Recorded data:

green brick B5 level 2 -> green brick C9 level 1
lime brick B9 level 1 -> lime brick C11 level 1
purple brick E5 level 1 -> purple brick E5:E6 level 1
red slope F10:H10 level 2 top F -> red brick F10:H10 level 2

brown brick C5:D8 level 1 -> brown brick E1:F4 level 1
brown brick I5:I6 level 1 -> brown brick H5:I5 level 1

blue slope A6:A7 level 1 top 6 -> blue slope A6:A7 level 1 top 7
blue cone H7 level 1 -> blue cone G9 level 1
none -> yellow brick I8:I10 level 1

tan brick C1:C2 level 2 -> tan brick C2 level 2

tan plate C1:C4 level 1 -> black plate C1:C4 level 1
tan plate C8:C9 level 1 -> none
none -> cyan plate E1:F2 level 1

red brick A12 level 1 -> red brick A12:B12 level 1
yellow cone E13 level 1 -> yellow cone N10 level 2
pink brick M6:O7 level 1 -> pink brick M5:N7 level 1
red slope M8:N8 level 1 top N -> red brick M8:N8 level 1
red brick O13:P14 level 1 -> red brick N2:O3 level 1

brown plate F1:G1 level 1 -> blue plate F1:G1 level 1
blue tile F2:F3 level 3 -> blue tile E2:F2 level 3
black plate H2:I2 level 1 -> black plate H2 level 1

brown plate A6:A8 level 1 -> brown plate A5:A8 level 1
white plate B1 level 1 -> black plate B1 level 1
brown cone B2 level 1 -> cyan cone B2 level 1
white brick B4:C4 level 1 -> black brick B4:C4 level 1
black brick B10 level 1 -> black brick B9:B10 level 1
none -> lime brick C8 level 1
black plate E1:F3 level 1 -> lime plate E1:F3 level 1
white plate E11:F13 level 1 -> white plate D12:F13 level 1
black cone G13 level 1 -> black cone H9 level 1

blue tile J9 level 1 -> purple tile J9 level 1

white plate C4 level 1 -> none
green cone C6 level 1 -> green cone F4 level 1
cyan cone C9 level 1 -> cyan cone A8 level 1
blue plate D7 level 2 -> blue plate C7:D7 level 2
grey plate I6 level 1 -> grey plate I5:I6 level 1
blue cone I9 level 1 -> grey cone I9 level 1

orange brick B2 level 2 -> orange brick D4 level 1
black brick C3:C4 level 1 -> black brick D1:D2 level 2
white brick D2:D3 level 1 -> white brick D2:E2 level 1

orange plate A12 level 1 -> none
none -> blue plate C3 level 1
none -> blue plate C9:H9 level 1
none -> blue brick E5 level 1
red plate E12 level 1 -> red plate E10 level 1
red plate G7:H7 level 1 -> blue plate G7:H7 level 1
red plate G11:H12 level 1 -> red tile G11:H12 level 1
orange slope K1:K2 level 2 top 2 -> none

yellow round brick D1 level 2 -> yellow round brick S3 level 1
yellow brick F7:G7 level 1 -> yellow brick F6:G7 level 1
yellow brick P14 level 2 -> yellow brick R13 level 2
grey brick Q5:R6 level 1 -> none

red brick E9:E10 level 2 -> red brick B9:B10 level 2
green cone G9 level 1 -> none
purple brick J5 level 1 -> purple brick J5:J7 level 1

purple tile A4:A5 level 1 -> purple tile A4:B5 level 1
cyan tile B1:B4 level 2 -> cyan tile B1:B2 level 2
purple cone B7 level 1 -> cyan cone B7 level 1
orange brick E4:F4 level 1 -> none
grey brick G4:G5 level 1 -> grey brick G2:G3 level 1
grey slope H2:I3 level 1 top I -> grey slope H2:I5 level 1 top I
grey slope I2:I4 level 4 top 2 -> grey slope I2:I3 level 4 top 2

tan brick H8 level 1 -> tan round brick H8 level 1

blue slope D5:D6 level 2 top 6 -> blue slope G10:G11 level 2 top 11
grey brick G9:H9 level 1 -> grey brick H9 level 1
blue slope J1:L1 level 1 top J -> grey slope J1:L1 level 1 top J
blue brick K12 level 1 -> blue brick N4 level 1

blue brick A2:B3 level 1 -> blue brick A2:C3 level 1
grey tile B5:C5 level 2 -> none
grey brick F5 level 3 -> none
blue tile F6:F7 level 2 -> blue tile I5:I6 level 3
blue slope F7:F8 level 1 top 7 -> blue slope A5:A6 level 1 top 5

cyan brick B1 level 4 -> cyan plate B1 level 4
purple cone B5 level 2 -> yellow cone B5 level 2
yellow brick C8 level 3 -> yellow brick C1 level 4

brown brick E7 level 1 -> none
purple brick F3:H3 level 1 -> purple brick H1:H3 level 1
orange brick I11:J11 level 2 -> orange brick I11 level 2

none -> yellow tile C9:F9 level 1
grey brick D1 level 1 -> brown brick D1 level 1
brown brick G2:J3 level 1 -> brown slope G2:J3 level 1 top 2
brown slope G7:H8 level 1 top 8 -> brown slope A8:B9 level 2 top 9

ACTION ITEM: Each entry above needs to be duplicated exactly.

EXERCISE SOLUTION:
green brick B5 level 2 -> green brick C9 level 1
lime brick B9 level 1 -> lime brick C11 level 1
purple brick E5 level 1 -> purple brick E5:E6 level 1
red slope F10:H10 level 2 top F -> red brick F10:H10 level 2

brown brick C5:D8 level 1 -> brown brick E1:F4 level 1
brown brick I5:I6 level 1 -> brown brick H5:I5 level 1

blue slope A6:A7 level 1 top 6 -> blue slope A6:A7 level 1 top 7
blue cone H7 level 1 -> blue cone G9 level 1
none -> yellow brick I8:I10 level 1

tan brick C1:C2 level 2 -> tan brick C2 level 2

tan plate C1:C4 level 1 -> black plate C1:C4 level 1
tan plate C8:C9 level 1 -> none
none -> cyan plate E1:F2 level 1

red brick A12 level 1 -> red brick A12:B12 level 1
yellow cone E13 level 1 -> yellow cone N10 level 2
pink brick M6:O7 level 1 -> pink brick M5:N7 level 1
red slope M8:N8 level 1 top N -> red brick M8:N8 level 1
red brick O13:P14 level 1 -> red brick N2:O3 level 1

brown plate F1:G1 level 1 -> blue plate F1:G1 level 1
blue tile F2:F3 level 3 -> blue tile E2:F2 level 3
black plate H2:I2 level 1 -> black plate H2 level 1

brown plate A6:A8 level 1 -> brown plate A5:A8 level 1
white plate B1 level 1 -> black plate B1 level 1
brown cone B2 level 1 -> cyan cone B2 level 1
white brick B4:C4 level 1 -> black brick B4:C4 level 1
black brick B10 level 1 -> black brick B9:B10 level 1
none -> lime brick C8 level 1
black plate E1:F3 level 1 -> lime plate E1:F3 level 1
white plate E11:F13 level 1 -> white plate D12:F13 level 1
black cone G13 level 1 -> black cone H9 level 1

blue tile J9 level 1 -> purple tile J9 level 1

white plate C4 level 1 -> none
green cone C6 level 1 -> green cone F4 level 1
cyan cone C9 level 1 -> cyan cone A8 level 1
blue plate D7 level 2 -> blue plate C7:D7 level 2
grey plate I6 level 1 -> grey plate I5:I6 level 1
blue cone I9 level 1 -> grey cone I9 level 1

orange brick B2 level 2 -> orange brick D4 level 1
black brick C3:C4 level 1 -> black brick D1:D2 level 2
white brick D2:D3 level 1 -> white brick D2:E2 level 1

orange plate A12 level 1 -> none
none -> blue plate C3 level 1
none -> blue plate C9:H9 level 1
none -> blue brick E5 level 1
red plate E12 level 1 -> red plate E10 level 1
red plate G7:H7 level 1 -> blue plate G7:H7 level 1
red plate G11:H12 level 1 -> red tile G11:H12 level 1
orange slope K1:K2 level 2 top 2 -> none

yellow round brick D1 level 2 -> yellow round brick S3 level 1
yellow brick F7:G7 level 1 -> yellow brick F6:G7 level 1
yellow brick P14 level 2 -> yellow brick R13 level 2
grey brick Q5:R6 level 1 -> none

red brick E9:E10 level 2 -> red brick B9:B10 level 2
green cone G9 level 1 -> none
purple brick J5 level 1 -> purple brick J5:J7 level 1

purple tile A4:A5 level 1 -> purple tile A4:B5 level 1
cyan tile B1:B4 level 2 -> cyan tile B1:B2 level 2
purple cone B7 level 1 -> cyan cone B7 level 1
orange brick E4:F4 level 1 -> none
grey brick G4:G5 level 1 -> grey brick G2:G3 level 1
grey slope H2:I3 level 1 top I -> grey slope H2:I5 level 1 top I
grey slope I2:I4 level 4 top 2 -> grey slope I2:I3 level 4 top 2

tan brick H8 level 1 -> tan round brick H8 level 1

blue slope D5:D6 level 2 top 6 -> blue slope G10:G11 level 2 top 11
grey brick G9:H9 level 1 -> grey brick H9 level 1
blue slope J1:L1 level 1 top J -> grey slope J1:L1 level 1 top J
blue brick K12 level 1 -> blue brick N4 level 1

blue brick A2:B3 level 1 -> blue brick A2:C3 level 1
grey tile B5:C5 level 2 -> none
grey brick F5 level 3 -> none
blue tile F6:F7 level 2 -> blue tile I5:I6 level 3
blue slope F7:F8 level 1 top 7 -> blue slope A5:A6 level 1 top 5

cyan brick B1 level 4 -> cyan plate B1 level 4
purple cone B5 level 2 -> yellow cone B5 level 2
yellow brick C8 level 3 -> yellow brick C1 level 4

brown brick E7 level 1 -> none
purple brick F3:H3 level 1 -> purple brick H1:H3 level 1
orange brick I11:J11 level 2 -> orange brick I11 level 2

none -> yellow tile C9:F9 level 1
grey brick D1 level 1 -> brown brick D1 level 1
brown brick G2:J3 level 1 -> brown slope G2:J3 level 1 top 2
brown slope G7:H8 level 1 top 8 -> brown slope A8:B9 level 2 top 9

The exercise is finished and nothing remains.